> _Entries supplied_:
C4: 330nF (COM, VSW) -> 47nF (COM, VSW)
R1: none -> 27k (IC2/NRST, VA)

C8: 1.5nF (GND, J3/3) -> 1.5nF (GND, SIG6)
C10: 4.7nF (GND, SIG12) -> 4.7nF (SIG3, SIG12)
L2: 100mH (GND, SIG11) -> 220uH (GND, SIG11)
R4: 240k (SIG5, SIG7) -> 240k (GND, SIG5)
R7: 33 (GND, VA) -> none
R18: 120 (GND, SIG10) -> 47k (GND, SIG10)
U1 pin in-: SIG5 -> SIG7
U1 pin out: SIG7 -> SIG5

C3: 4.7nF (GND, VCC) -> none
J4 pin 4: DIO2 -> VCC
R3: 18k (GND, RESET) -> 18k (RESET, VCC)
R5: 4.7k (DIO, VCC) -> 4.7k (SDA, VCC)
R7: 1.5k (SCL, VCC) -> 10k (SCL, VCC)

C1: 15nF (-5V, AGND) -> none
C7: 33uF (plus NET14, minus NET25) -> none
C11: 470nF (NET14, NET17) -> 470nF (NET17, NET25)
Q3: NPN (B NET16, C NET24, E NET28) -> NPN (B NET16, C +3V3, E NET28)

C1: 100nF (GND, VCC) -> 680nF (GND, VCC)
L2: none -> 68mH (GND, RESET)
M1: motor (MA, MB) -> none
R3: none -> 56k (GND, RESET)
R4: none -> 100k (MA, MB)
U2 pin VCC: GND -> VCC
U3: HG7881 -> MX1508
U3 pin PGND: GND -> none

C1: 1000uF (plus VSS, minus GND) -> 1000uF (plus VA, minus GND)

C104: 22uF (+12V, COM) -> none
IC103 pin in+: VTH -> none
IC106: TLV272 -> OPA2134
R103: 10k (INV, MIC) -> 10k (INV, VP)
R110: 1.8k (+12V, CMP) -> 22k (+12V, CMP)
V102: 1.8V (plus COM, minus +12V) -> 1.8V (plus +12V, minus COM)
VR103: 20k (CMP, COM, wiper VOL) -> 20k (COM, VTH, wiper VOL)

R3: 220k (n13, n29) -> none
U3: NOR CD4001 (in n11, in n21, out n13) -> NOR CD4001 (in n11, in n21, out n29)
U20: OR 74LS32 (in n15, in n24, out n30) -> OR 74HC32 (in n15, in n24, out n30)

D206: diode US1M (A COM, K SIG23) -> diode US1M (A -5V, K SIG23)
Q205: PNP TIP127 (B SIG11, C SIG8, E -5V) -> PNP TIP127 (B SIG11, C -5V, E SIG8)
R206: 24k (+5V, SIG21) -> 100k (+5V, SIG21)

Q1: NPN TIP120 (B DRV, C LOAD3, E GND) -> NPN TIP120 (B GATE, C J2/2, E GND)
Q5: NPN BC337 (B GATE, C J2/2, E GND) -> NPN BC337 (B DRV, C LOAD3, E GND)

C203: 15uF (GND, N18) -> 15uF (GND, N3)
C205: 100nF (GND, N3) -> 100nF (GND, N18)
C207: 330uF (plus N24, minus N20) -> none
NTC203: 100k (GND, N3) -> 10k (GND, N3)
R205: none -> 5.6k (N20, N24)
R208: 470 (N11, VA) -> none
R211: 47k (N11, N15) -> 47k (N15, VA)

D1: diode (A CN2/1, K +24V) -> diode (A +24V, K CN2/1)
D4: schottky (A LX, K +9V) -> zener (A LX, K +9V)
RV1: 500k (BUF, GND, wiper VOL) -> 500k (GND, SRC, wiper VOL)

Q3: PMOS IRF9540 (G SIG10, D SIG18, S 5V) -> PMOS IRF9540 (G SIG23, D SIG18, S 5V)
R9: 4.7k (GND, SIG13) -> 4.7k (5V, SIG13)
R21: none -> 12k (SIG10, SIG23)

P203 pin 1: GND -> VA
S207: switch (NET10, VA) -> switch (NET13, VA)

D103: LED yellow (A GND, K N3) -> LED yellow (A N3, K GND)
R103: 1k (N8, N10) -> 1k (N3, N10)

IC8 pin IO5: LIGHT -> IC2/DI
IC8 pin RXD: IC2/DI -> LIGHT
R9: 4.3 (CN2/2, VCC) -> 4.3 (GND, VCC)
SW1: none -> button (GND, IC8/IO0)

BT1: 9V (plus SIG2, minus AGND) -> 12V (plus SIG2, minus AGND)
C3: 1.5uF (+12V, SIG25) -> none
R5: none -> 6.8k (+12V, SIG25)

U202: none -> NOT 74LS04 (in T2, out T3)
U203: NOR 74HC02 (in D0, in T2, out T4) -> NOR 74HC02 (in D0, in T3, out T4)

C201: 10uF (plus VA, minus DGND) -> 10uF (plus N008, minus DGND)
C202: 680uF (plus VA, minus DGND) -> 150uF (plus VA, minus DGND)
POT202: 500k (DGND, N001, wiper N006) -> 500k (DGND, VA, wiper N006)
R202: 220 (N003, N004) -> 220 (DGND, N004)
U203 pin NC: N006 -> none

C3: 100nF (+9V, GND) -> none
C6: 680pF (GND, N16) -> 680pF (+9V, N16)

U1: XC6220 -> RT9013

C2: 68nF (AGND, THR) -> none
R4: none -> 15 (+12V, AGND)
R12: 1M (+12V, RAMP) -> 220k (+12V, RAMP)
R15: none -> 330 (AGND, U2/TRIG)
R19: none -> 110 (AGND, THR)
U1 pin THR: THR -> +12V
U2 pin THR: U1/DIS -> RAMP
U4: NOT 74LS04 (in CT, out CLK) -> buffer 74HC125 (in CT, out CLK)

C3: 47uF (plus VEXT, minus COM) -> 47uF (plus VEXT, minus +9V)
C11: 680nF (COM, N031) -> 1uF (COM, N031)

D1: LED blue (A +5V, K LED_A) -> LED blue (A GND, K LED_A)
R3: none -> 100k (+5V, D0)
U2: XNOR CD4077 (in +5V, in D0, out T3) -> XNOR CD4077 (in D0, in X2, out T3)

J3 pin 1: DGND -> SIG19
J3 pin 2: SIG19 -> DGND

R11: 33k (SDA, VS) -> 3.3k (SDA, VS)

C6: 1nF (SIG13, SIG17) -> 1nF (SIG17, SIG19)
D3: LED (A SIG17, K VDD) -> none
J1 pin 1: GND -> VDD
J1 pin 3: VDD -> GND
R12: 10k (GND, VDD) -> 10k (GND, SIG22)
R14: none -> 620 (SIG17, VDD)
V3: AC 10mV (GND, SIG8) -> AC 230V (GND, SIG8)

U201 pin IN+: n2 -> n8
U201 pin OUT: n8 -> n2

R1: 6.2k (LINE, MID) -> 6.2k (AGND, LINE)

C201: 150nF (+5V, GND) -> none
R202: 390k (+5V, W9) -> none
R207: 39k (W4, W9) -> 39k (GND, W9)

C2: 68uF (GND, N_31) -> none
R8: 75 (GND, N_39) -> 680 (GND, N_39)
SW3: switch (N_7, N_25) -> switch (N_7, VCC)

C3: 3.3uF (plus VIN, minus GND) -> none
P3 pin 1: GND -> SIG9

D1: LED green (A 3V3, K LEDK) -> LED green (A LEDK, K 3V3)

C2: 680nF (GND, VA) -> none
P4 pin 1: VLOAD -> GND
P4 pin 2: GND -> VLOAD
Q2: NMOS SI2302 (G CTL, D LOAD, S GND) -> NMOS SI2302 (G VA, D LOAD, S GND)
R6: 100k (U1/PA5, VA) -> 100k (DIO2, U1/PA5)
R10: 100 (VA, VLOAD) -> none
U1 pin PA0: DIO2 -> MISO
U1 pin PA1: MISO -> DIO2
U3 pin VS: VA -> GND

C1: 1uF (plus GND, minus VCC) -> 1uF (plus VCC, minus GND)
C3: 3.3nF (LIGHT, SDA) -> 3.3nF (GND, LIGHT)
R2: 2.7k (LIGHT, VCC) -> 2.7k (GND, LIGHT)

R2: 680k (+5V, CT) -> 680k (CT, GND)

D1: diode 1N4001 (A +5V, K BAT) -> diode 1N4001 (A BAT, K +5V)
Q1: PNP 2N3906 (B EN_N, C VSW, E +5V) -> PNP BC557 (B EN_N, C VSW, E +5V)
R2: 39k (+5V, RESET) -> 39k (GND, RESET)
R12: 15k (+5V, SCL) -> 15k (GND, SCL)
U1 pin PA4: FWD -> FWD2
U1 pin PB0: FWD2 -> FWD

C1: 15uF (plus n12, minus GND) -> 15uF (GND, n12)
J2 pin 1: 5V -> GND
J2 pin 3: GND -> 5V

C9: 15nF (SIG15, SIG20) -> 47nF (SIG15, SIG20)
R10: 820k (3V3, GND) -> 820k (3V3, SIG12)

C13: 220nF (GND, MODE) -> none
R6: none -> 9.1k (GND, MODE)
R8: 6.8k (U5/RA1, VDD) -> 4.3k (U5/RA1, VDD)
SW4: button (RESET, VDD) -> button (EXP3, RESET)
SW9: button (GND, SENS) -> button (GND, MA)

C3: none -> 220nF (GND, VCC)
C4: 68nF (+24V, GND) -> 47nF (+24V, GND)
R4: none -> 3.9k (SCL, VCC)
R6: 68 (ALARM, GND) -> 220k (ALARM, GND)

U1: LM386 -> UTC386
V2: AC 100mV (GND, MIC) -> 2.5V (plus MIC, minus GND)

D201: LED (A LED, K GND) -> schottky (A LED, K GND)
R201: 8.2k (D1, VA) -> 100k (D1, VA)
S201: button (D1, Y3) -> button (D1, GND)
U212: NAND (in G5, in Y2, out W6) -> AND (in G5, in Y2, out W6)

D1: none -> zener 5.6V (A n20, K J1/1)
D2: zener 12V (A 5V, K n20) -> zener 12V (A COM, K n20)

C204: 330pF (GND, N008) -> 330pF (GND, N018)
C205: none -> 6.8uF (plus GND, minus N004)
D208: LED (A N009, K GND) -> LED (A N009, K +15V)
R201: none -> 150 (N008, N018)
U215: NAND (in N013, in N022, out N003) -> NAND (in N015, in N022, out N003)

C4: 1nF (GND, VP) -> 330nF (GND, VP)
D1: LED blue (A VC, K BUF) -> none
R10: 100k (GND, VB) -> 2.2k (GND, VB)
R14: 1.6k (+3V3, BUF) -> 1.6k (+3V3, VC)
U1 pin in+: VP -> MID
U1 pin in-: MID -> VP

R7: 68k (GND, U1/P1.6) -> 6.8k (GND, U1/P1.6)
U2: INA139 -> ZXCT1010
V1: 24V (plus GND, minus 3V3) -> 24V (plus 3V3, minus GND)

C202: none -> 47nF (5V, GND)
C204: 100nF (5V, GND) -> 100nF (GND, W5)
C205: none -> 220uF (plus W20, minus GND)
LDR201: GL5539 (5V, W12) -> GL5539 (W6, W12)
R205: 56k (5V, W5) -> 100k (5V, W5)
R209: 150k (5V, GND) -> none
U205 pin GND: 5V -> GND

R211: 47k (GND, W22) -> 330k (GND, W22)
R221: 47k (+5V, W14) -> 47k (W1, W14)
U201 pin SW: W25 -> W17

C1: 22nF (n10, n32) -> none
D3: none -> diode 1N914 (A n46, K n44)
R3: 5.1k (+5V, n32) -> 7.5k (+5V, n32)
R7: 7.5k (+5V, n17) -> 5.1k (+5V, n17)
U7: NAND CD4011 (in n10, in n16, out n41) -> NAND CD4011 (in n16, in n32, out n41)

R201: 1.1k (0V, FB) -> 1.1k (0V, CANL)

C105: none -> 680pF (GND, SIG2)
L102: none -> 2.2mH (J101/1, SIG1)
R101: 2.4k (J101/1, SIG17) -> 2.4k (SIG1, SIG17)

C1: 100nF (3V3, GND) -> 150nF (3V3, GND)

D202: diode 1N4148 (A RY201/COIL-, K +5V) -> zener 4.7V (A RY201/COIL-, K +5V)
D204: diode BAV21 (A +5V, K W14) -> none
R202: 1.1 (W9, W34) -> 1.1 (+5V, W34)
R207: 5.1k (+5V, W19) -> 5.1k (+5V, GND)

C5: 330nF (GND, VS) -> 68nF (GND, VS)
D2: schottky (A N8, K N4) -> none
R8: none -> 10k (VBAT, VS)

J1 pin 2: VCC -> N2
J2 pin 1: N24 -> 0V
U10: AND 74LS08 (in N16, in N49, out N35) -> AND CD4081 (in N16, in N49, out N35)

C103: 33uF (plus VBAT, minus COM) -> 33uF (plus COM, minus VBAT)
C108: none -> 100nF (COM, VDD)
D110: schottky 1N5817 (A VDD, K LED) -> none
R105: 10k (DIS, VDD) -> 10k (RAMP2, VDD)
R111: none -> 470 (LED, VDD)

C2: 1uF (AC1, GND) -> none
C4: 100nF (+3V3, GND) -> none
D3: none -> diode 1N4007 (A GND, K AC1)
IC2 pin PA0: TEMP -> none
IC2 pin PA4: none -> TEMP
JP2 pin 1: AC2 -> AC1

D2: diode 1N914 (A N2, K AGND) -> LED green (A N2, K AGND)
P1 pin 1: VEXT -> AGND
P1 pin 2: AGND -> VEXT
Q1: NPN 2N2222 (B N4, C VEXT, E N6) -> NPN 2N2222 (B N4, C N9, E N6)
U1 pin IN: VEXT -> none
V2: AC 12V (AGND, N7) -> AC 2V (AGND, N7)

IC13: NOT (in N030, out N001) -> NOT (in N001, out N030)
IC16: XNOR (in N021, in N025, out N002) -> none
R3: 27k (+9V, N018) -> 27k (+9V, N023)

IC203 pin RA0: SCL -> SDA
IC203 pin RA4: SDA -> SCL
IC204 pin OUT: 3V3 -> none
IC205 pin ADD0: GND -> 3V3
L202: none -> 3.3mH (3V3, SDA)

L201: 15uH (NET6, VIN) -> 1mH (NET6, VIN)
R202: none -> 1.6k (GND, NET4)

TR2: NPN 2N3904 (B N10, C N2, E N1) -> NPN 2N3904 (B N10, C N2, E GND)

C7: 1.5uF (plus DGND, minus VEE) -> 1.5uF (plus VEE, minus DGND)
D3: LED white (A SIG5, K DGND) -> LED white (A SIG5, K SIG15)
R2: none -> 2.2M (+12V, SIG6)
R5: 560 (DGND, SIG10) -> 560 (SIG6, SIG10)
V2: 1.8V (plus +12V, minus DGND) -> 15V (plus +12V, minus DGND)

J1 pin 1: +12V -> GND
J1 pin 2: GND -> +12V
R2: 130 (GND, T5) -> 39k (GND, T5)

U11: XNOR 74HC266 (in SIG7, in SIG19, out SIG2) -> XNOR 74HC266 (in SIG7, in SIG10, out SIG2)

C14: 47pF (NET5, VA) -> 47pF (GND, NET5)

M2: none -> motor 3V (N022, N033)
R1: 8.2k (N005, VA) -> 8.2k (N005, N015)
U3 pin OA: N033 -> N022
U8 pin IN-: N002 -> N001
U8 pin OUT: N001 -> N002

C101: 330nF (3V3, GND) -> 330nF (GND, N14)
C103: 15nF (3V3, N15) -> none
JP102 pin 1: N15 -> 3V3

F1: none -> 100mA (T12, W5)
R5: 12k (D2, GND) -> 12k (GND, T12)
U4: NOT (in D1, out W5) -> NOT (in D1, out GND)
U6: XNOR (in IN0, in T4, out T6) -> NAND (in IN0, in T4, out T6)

> _Task directions_:
Above are the records; copy exactly the lines from the line with "U1 pin THR: THR -> +12V" through the line with "R12: 10k (GND, VDD) -> 10k (GND, SIG22)", both included.

> _Task output_:
U1 pin THR: THR -> +12V
U2 pin THR: U1/DIS -> RAMP
U4: NOT 74LS04 (in CT, out CLK) -> buffer 74HC125 (in CT, out CLK)

C3: 47uF (plus VEXT, minus COM) -> 47uF (plus VEXT, minus +9V)
C11: 680nF (COM, N031) -> 1uF (COM, N031)

D1: LED blue (A +5V, K LED_A) -> LED blue (A GND, K LED_A)
R3: none -> 100k (+5V, D0)
U2: XNOR CD4077 (in +5V, in D0, out T3) -> XNOR CD4077 (in D0, in X2, out T3)

J3 pin 1: DGND -> SIG19
J3 pin 2: SIG19 -> DGND

R11: 33k (SDA, VS) -> 3.3k (SDA, VS)

C6: 1nF (SIG13, SIG17) -> 1nF (SIG17, SIG19)
D3: LED (A SIG17, K VDD) -> none
J1 pin 1: GND -> VDD
J1 pin 3: VDD -> GND
R12: 10k (GND, VDD) -> 10k (GND, SIG22)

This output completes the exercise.